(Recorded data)
○ ○ ○ ○
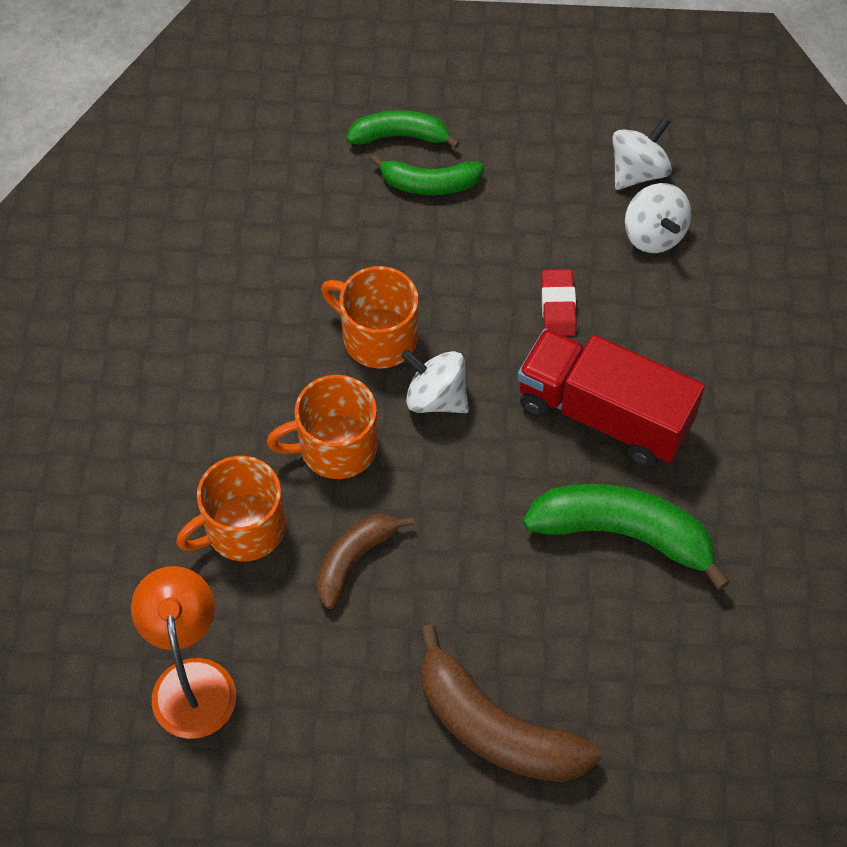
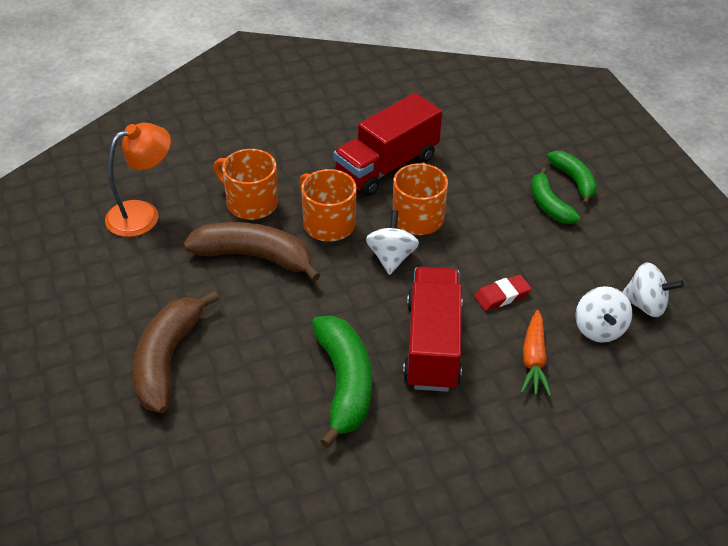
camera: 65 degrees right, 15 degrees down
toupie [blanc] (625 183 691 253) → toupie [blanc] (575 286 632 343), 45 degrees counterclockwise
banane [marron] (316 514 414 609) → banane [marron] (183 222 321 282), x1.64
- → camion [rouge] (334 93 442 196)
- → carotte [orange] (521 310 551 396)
○ ○ ○ ○
Aim of the task: Take the data above and set it down exactly, images excluded.

The completed task:
camera: 65 degrees right, 15 degrees down
toupie [blanc] (625 183 691 253) → toupie [blanc] (575 286 632 343), 45 degrees counterclockwise
banane [marron] (316 514 414 609) → banane [marron] (183 222 321 282), x1.64
- → camion [rouge] (334 93 442 196)
- → carotte [orange] (521 310 551 396)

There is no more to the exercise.